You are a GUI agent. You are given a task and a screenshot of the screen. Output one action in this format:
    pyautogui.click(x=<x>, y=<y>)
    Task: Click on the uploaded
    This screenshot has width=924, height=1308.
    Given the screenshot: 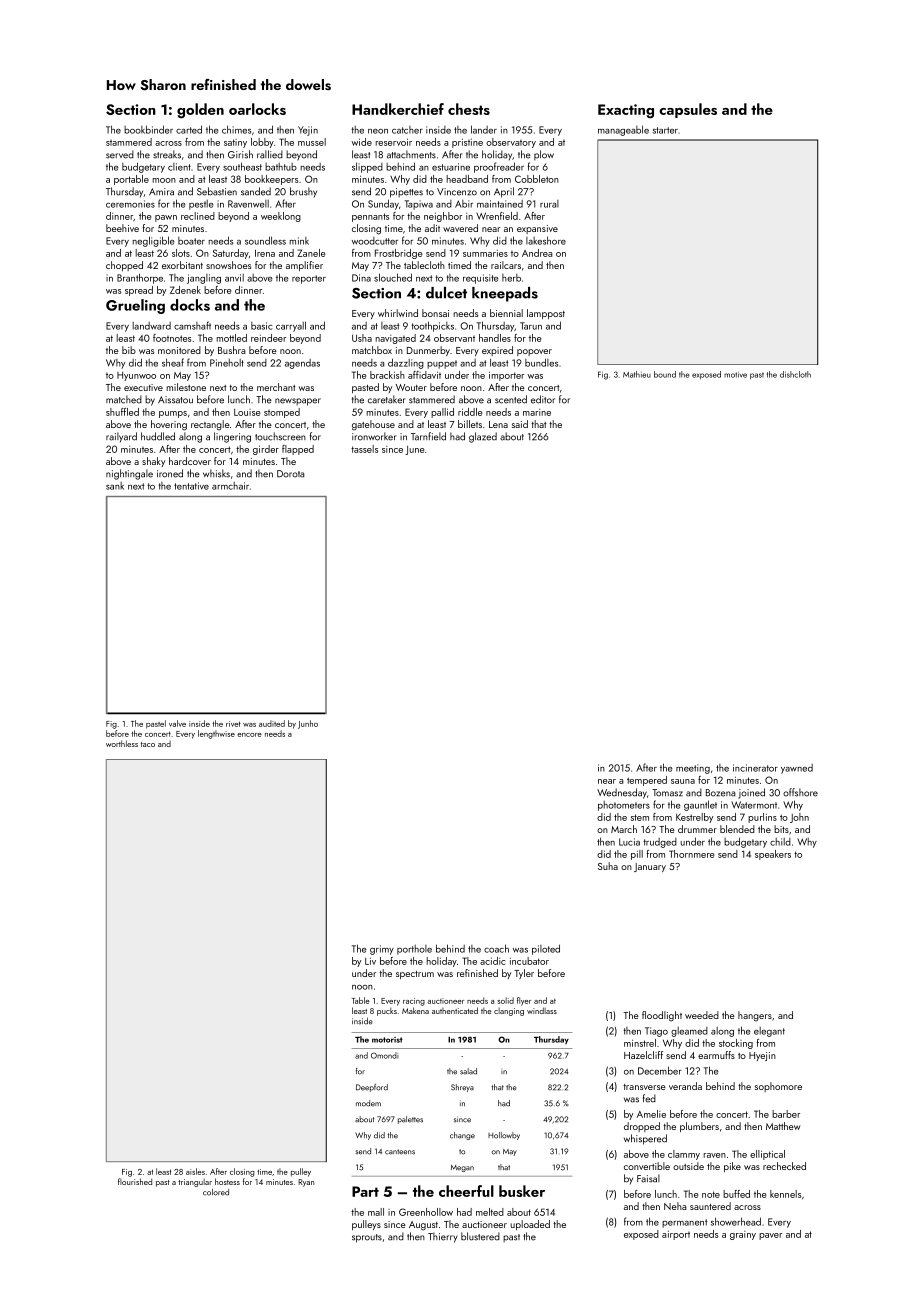 What is the action you would take?
    pyautogui.click(x=530, y=1225)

● Work instructions
Starting at the beginning of the items and ending with the line that contains "This screenshot has", copy those lines out again, renaming "agent" to "assistant" and changing nothing else.

● Solved problem
You are a GUI assistant. You are given a task and a screenshot of the screen. Output one action in this format:
    pyautogui.click(x=<x>, y=<y>)
    Task: Click on the uploaded
    This screenshot has width=924, height=1308.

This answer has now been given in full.